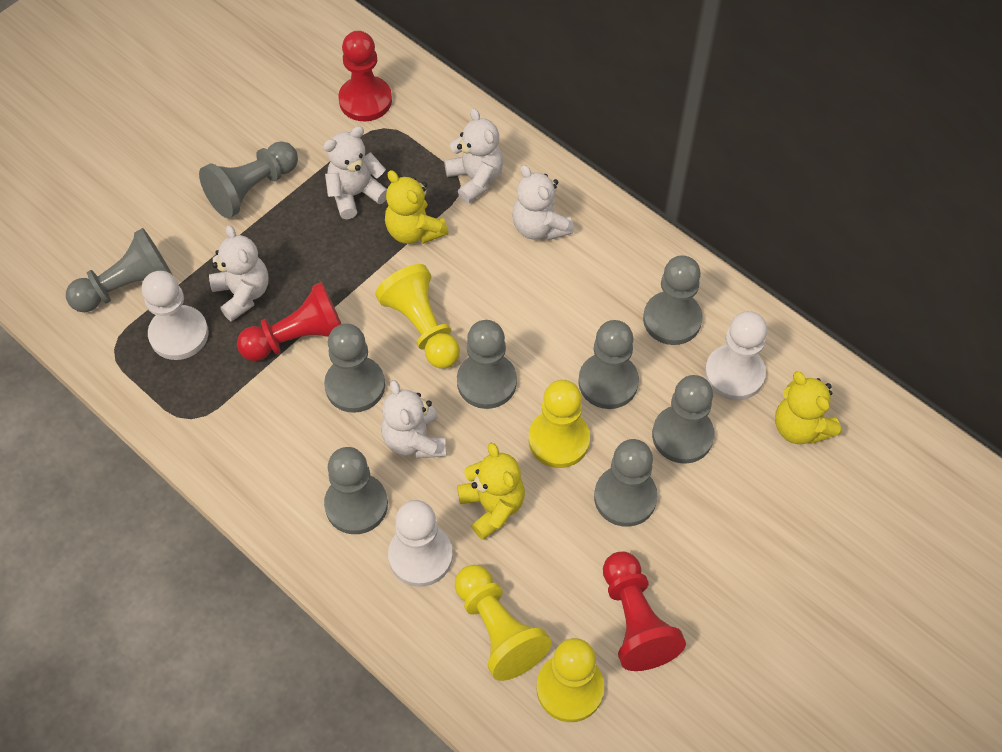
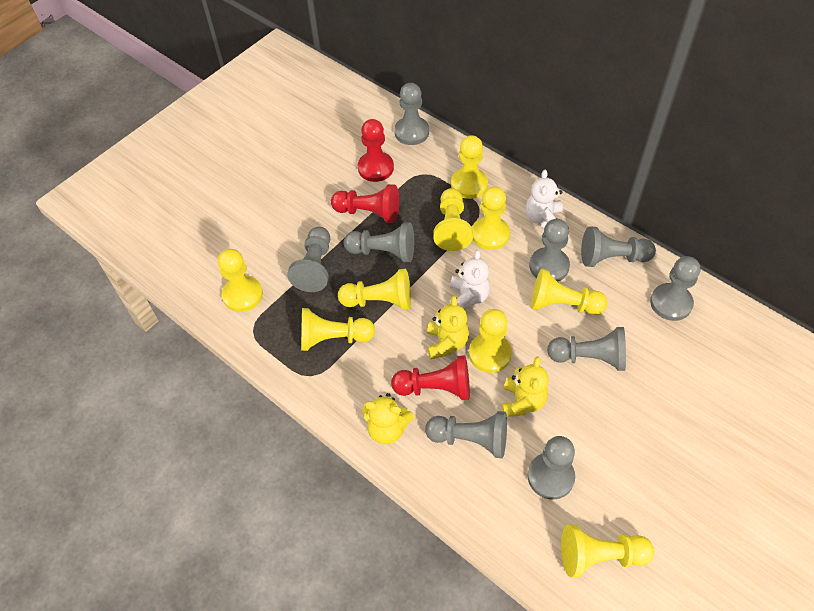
white pawn: 3 -> 0
white teddy bear: 5 -> 2
yellow pawn: 4 -> 9

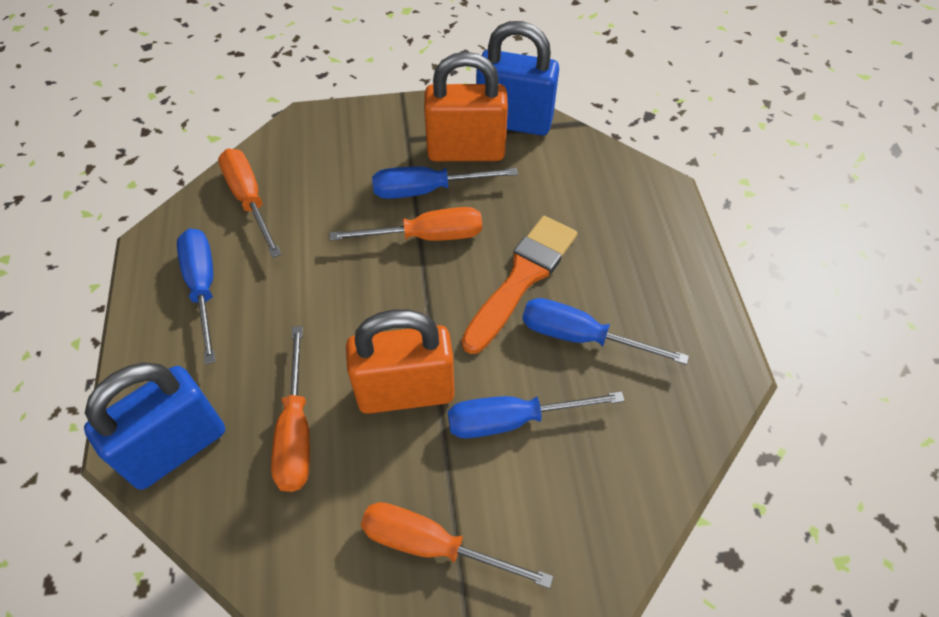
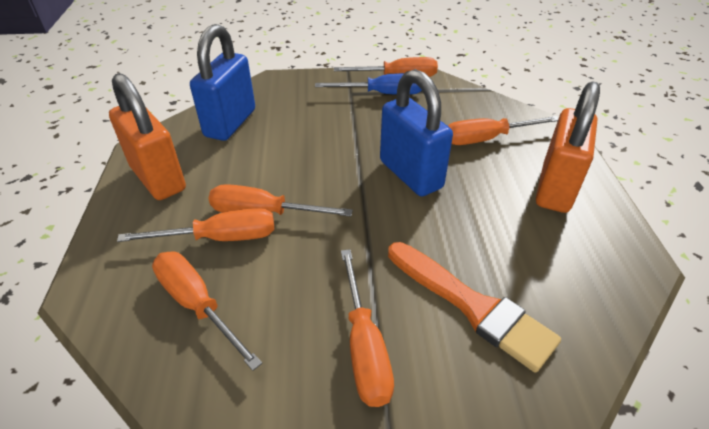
blue screwdriver: 4 -> 1
orange screwdriver: 4 -> 6

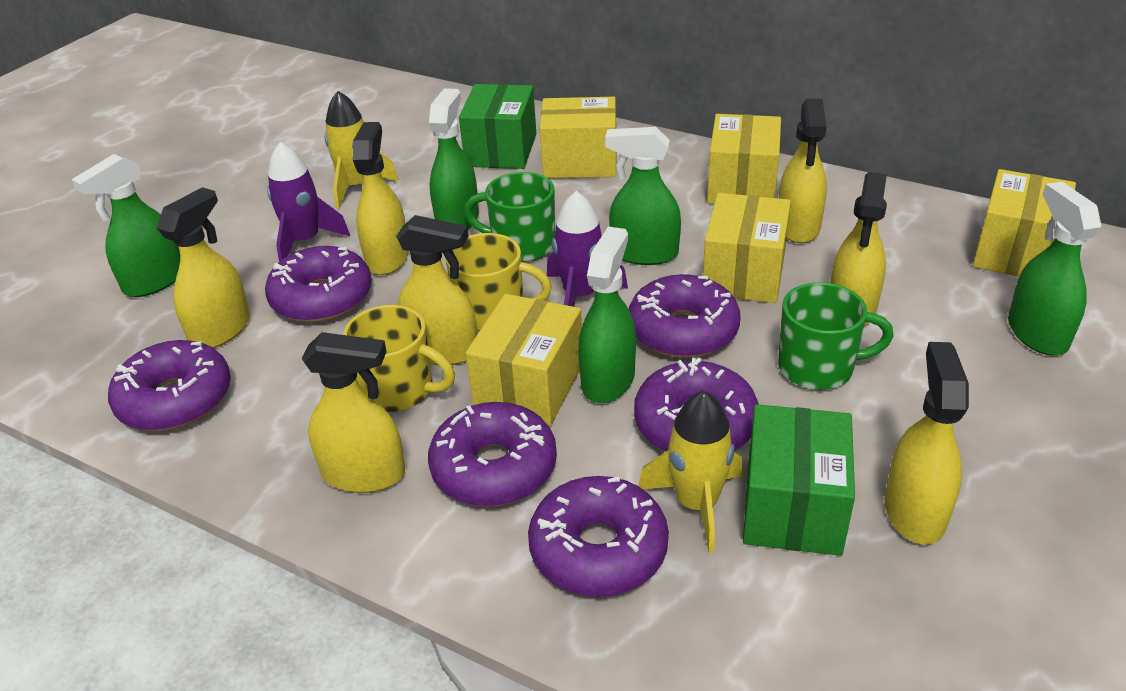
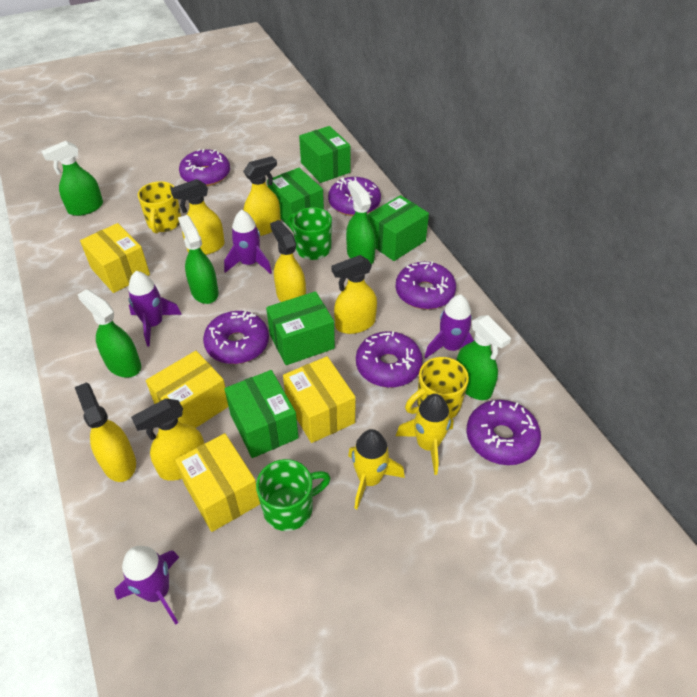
green box: 2 -> 5
purple rocket: 2 -> 4
yellow box: 5 -> 4
yellow spray bottle: 7 -> 6

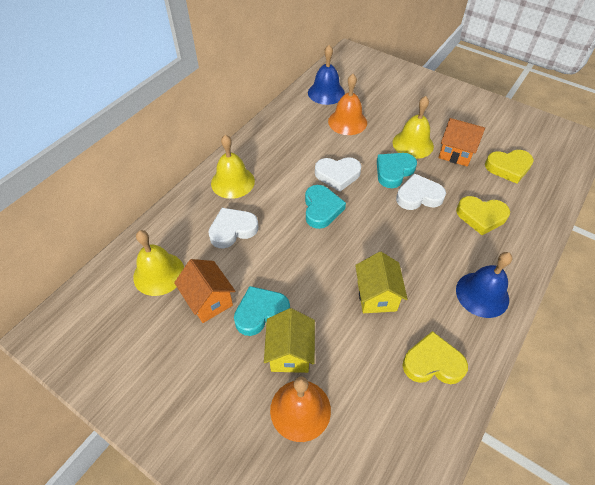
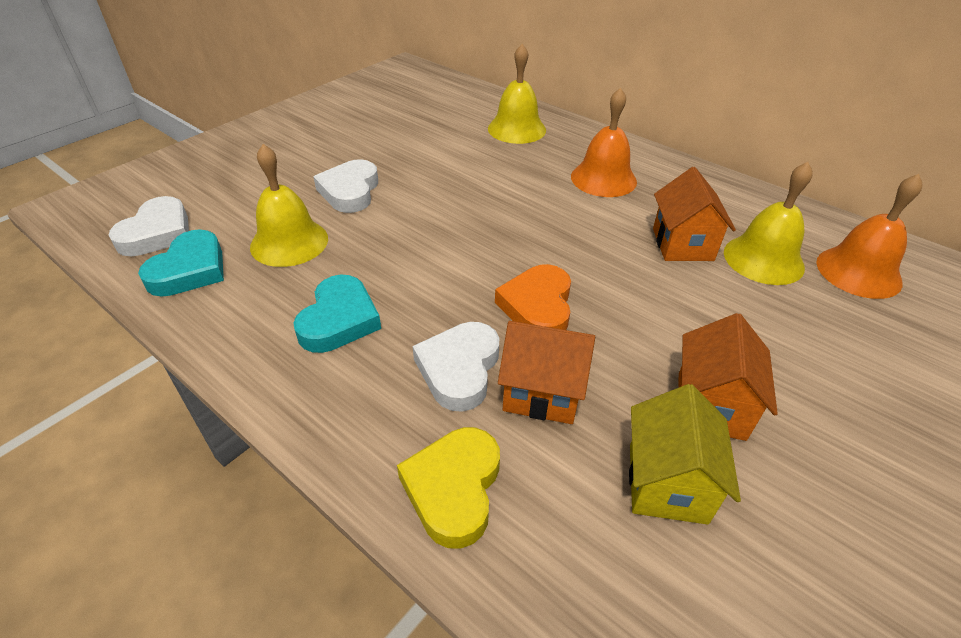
blue bell: 2 -> 0
orange heart: 0 -> 1
orange house: 2 -> 3
turquoise heart: 3 -> 2
yellow heart: 3 -> 1
yellow house: 2 -> 1

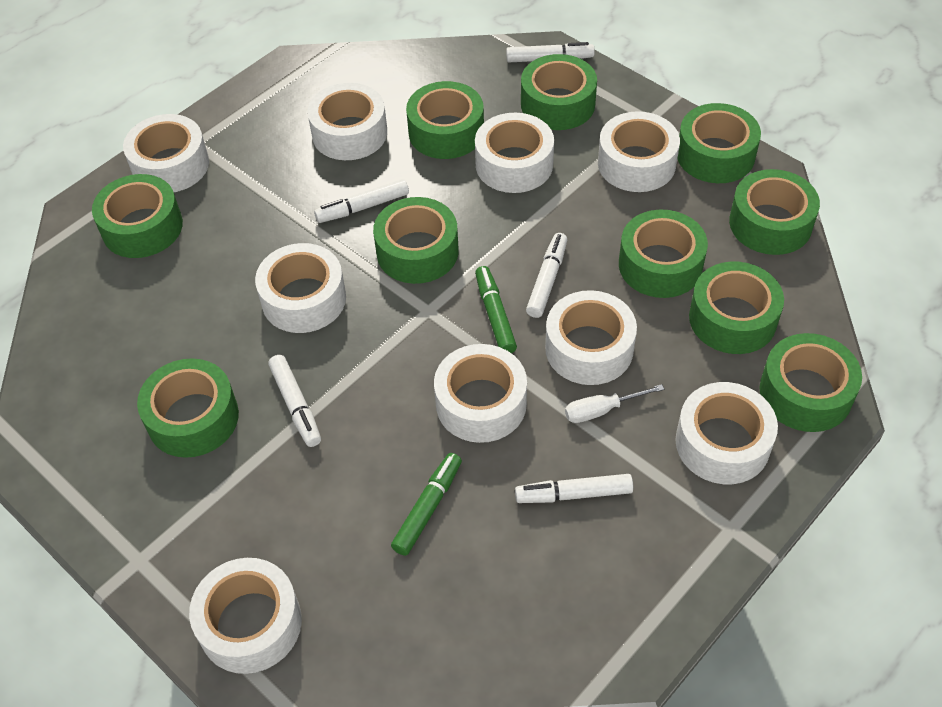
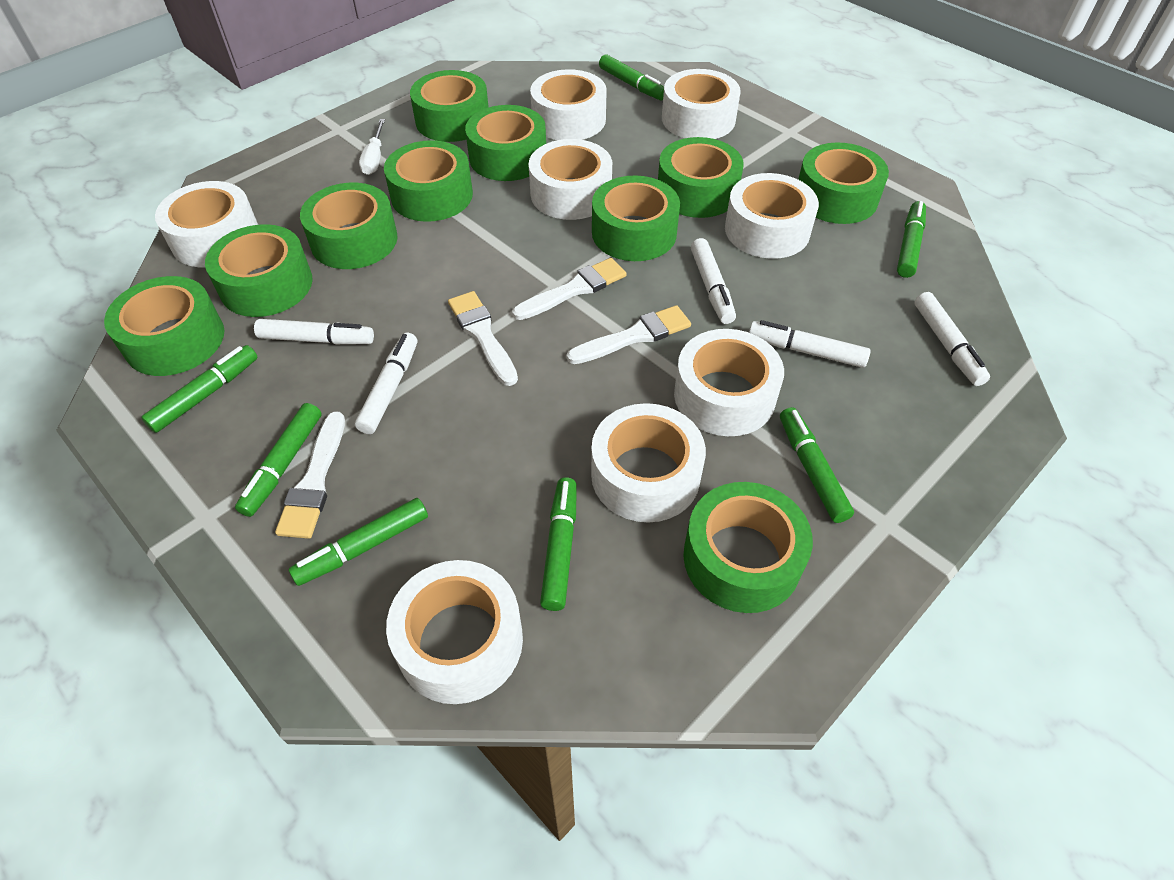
green marker: 2 -> 7
white brush: 0 -> 4
white tape: 9 -> 8

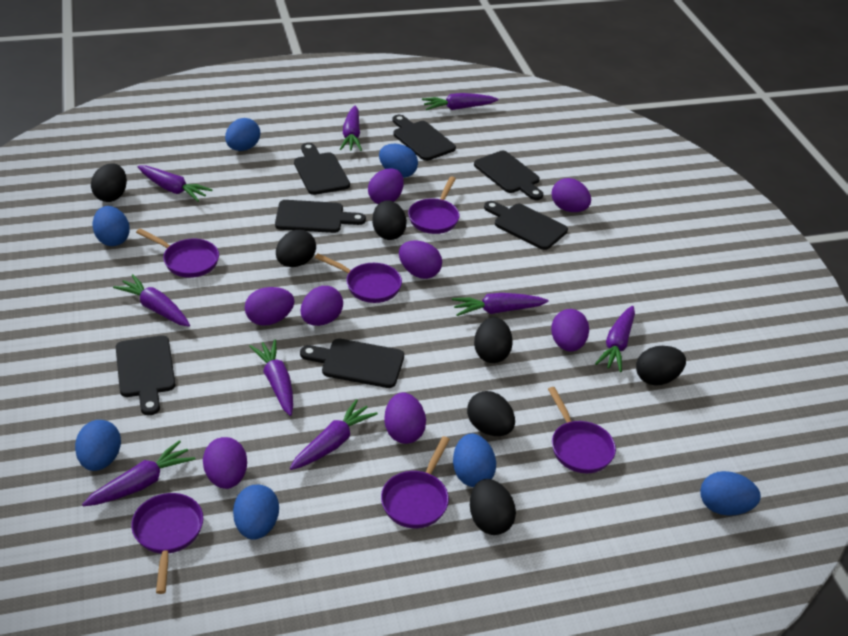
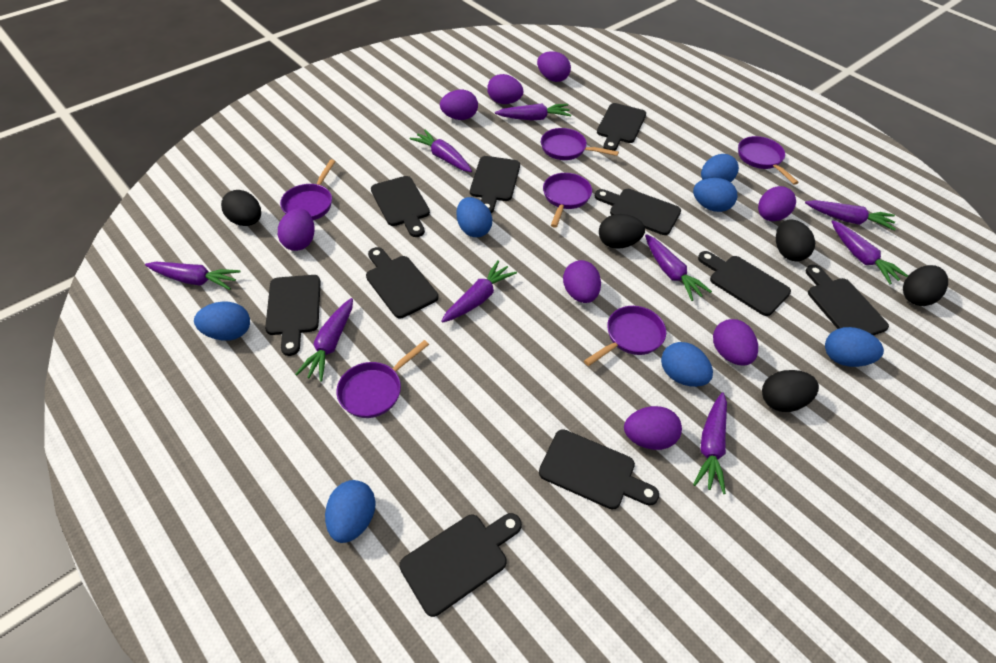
black cutting board: 7 -> 10
black egg: 7 -> 5

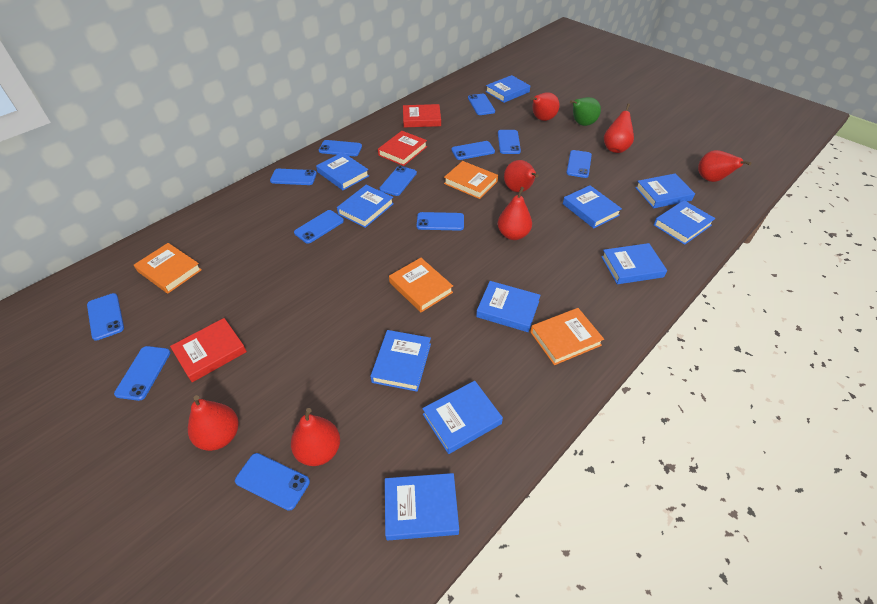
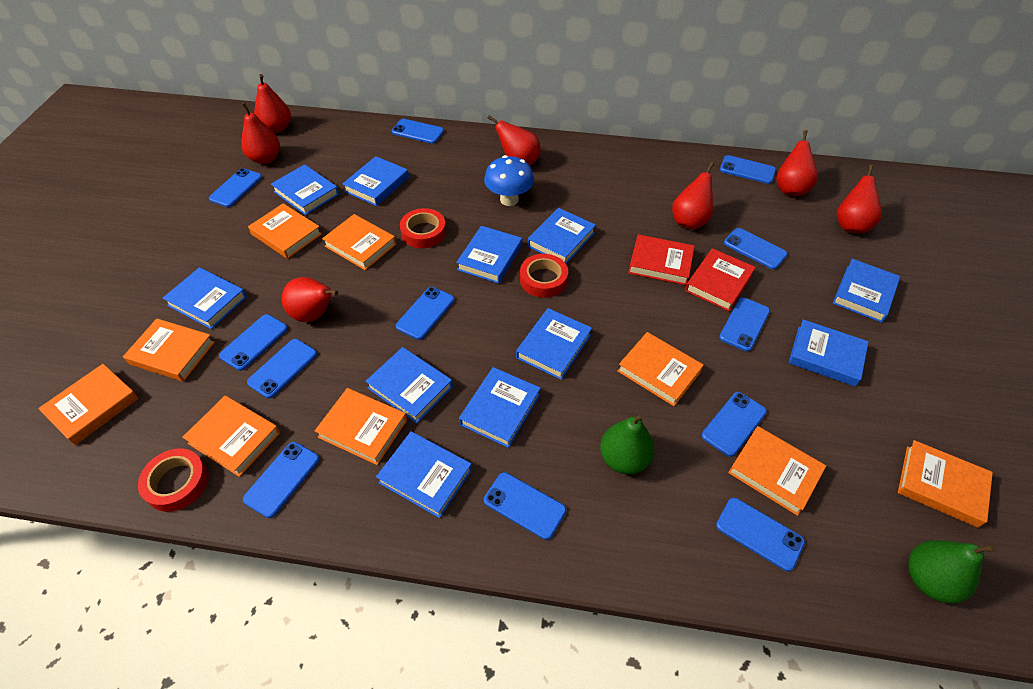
blue mushroom: 0 -> 1
green pear: 1 -> 2
orange book: 4 -> 9
red book: 3 -> 2
red tape: 0 -> 3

→ **PROBLEM**: Only the pictures are left behind; write out everything else in the records exactly.

→ **OUTPUT FOR THIS TASK**:
white pawn: 3 -> 0
white teddy bear: 5 -> 2
yellow pawn: 4 -> 9

blue screwdriver: 4 -> 1
orange screwdriver: 4 -> 6

green box: 2 -> 5
purple rocket: 2 -> 4
yellow box: 5 -> 4
yellow spray bottle: 7 -> 6

blue bell: 2 -> 0
orange heart: 0 -> 1
orange house: 2 -> 3
turquoise heart: 3 -> 2
yellow heart: 3 -> 1
yellow house: 2 -> 1

green marker: 2 -> 7
white brush: 0 -> 4
white tape: 9 -> 8

black cutting board: 7 -> 10
black egg: 7 -> 5

blue mushroom: 0 -> 1
green pear: 1 -> 2
orange book: 4 -> 9
red book: 3 -> 2
red tape: 0 -> 3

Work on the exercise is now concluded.